▸ Task to carry out
Each line of the data below from the one holding "old: blue_robot" to the one holding "first_place: [210, 547, 282, 584]", inclusive, is to be reproduced exactly; no other line belongs in the answer.

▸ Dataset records
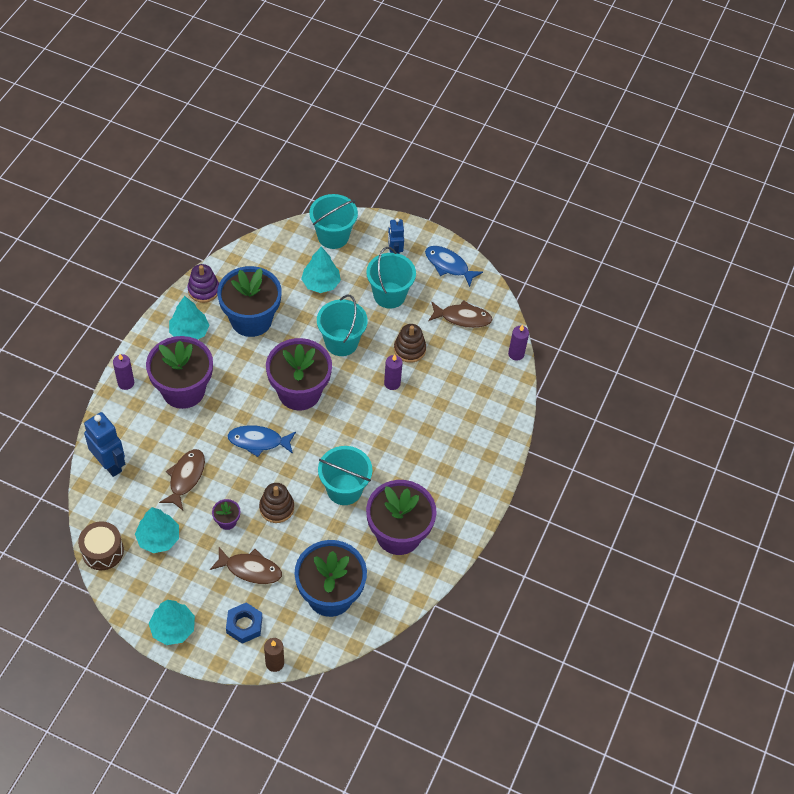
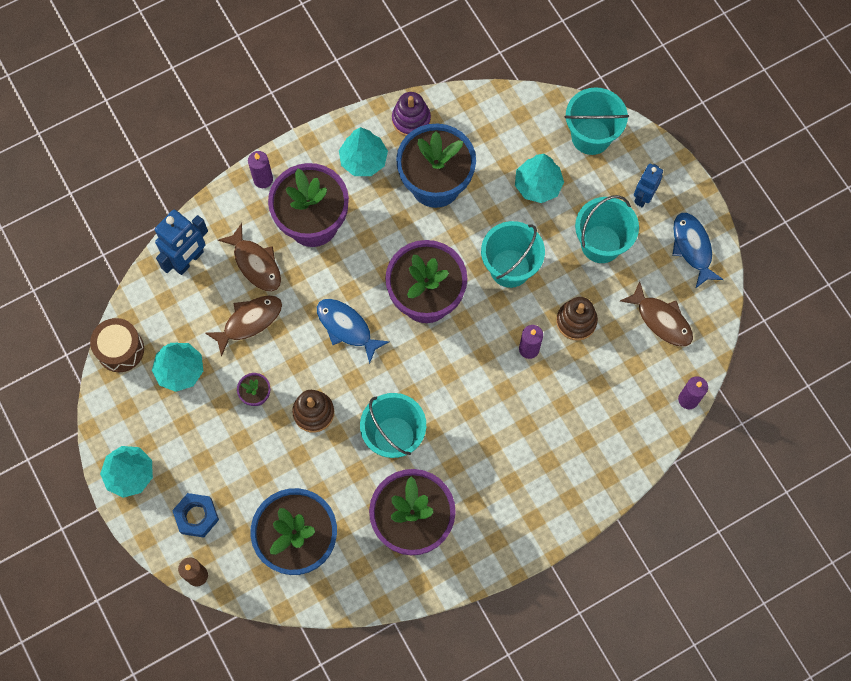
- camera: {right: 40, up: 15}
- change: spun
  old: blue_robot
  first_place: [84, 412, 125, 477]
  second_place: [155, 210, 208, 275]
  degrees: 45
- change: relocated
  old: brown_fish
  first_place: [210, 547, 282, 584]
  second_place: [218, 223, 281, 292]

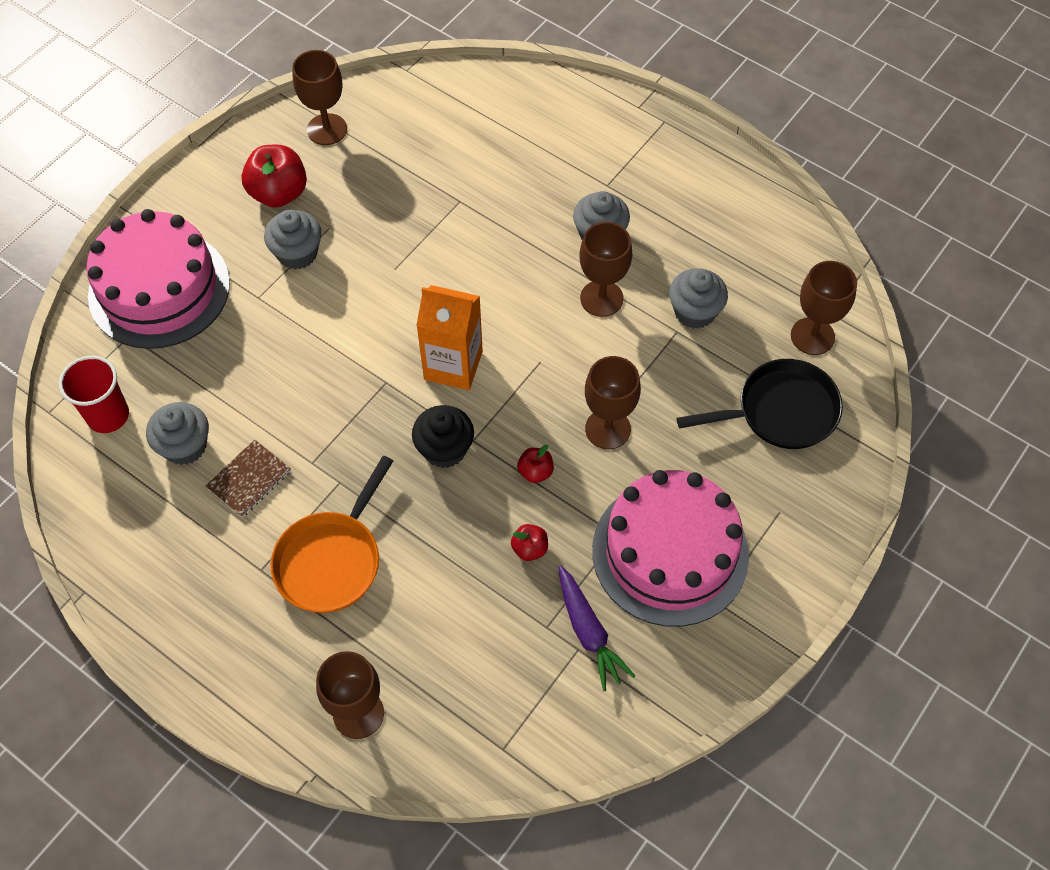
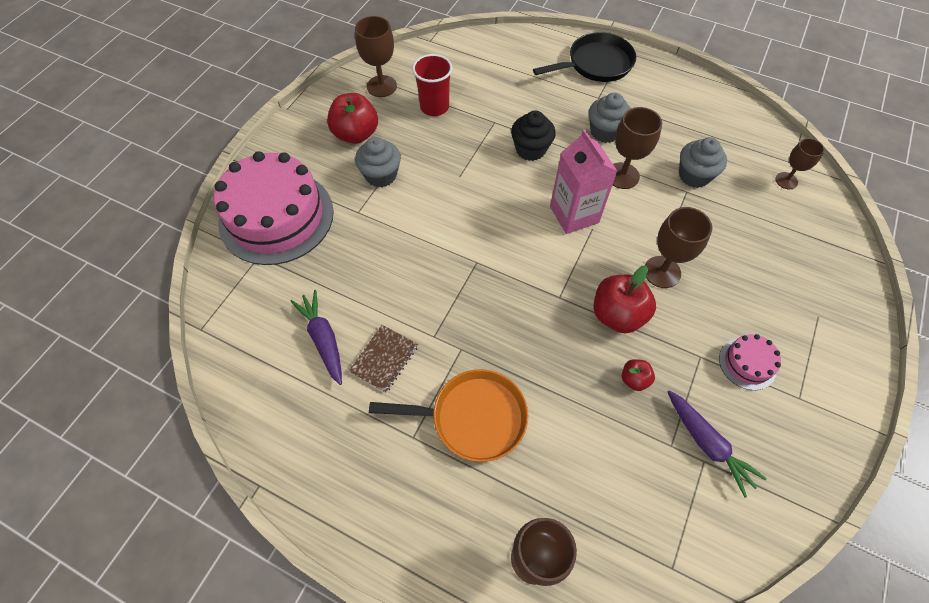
- camera: {right: -10, up: 0}
- change: size
  old: brown_goblet
  first_place: [791, 261, 857, 355]
  second_place: [775, 138, 825, 189]
  factor: 0.65
- change: missing
  old: orange_carton
  first_place: [416, 285, 483, 390]
- change: relocated
  old: red_cup
  first_place: [59, 356, 129, 433]
  second_place: [412, 54, 452, 116]
- change: relocated
  old: black_pan
  first_place: [676, 359, 843, 449]
  second_place: [533, 32, 636, 82]
- change: exchanged
  old: grey_cupcake
  new: purple_carrot
  first_place: [146, 402, 209, 465]
  second_place: [290, 290, 342, 385]
- change: relocated
  old: black_cupcake
  first_place: [412, 405, 474, 468]
  second_place: [511, 111, 556, 161]
- change: size
  old: red_apple
  first_place: [517, 445, 554, 483]
  second_place: [594, 265, 656, 333]
  factor: 1.96
- change: spun
  old: orange_pan
  first_place: [271, 456, 393, 613]
  second_place: [369, 369, 528, 462]
  degrees: -105
- change: size
  old: pink_cake
  first_place: [592, 470, 749, 627]
  second_place: [719, 334, 781, 390]
  factor: 0.43
- change: appeared
  new: pink_carton
  second_place: [550, 129, 617, 234]

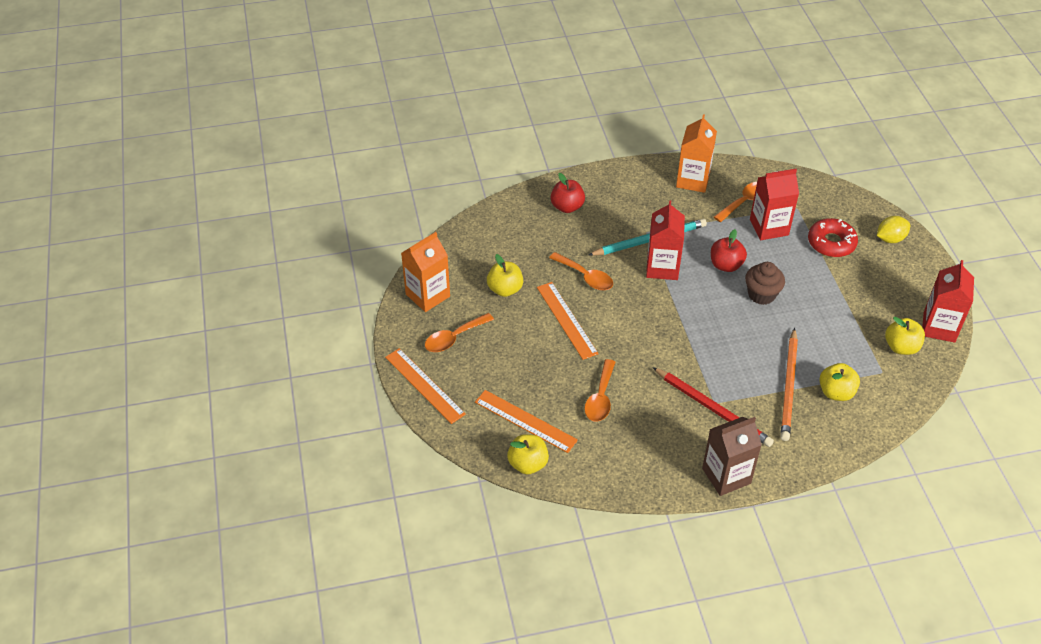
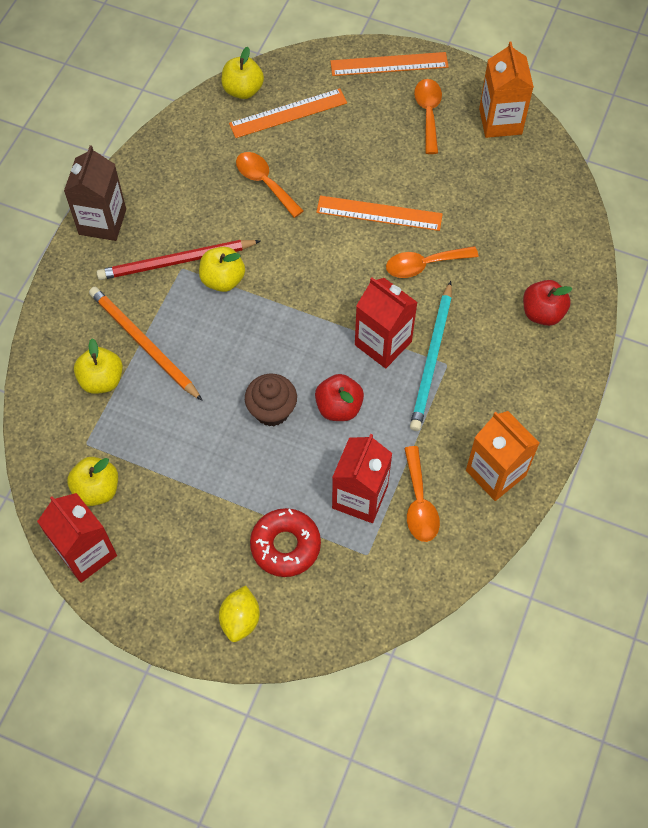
- camera: {right: 125, up: 15}
- change: relocated
  old: yellow_apple
  first_place: [487, 254, 523, 297]
  second_place: [199, 247, 245, 292]

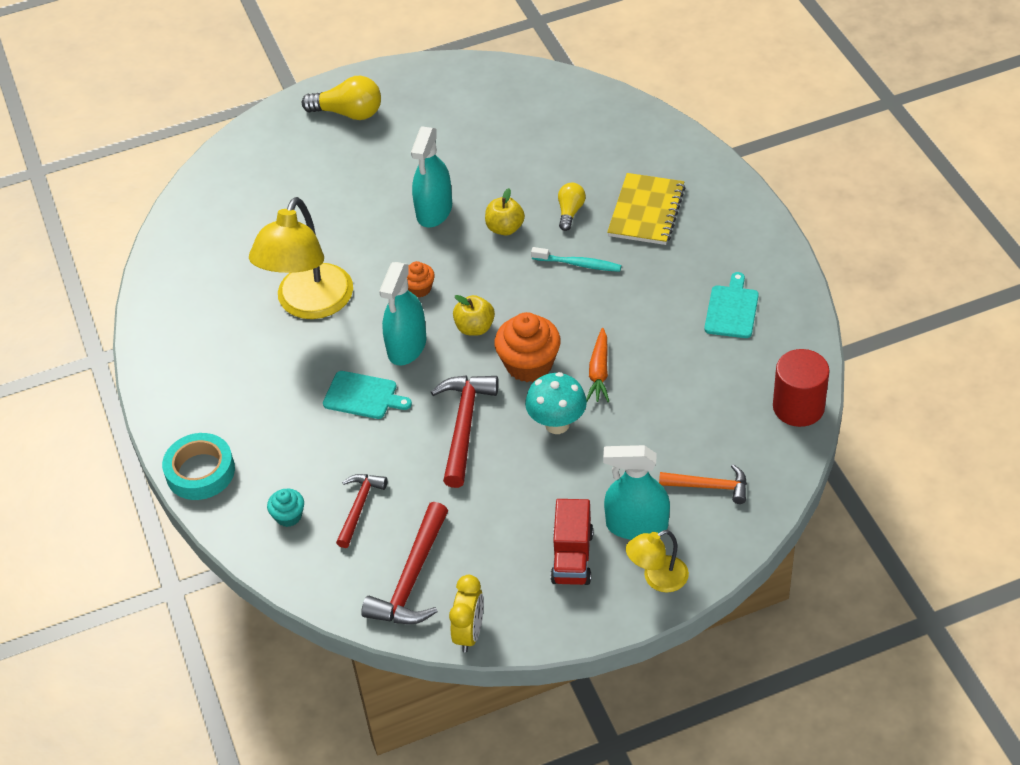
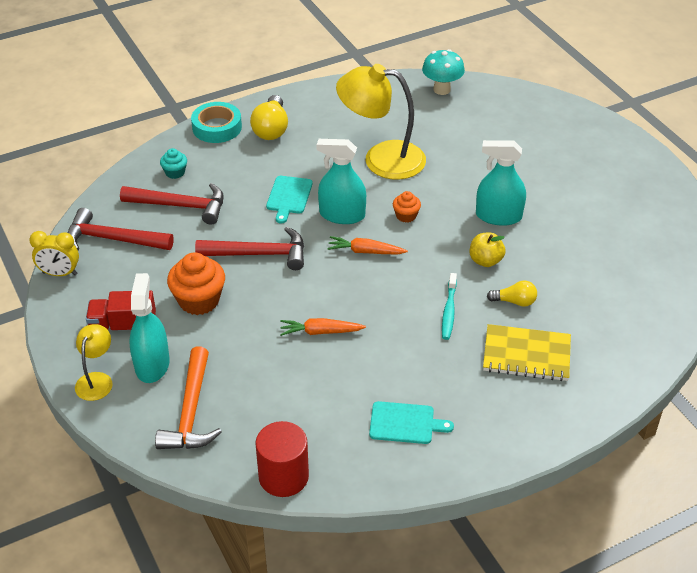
- camera: {right: 80, up: -5}
- change: relocated
  old: yellow_light_bulb
  first_place: [302, 76, 381, 120]
  second_place: [250, 95, 288, 140]
- change: exchanged
  old: yellow_apple
  new: orange_carrot
  first_place: [453, 295, 495, 336]
  second_place: [327, 236, 408, 254]
- change: relocated
  old: orange_cupcake
  first_place: [495, 312, 561, 382]
  second_place: [167, 252, 225, 315]
- change: relocated
  old: turquoise_mushroom
  first_place: [525, 372, 587, 434]
  second_place: [422, 49, 465, 95]
- change: size
  old: orange_hammer
  first_place: [659, 464, 747, 504]
  second_place: [155, 346, 222, 449]
  factor: 1.58
- change: size
  old: red_hammer
  first_place: [336, 474, 387, 548]
  second_place: [120, 183, 224, 225]
  factor: 1.58
- change: spun
  old: yellow_lamp
  first_place: [626, 530, 689, 592]
  second_place: [75, 324, 113, 401]
  degrees: 45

▸ Reply to the task
  old: blue_robot
  first_place: [84, 412, 125, 477]
  second_place: [155, 210, 208, 275]
  degrees: 45
- change: relocated
  old: brown_fish
  first_place: [210, 547, 282, 584]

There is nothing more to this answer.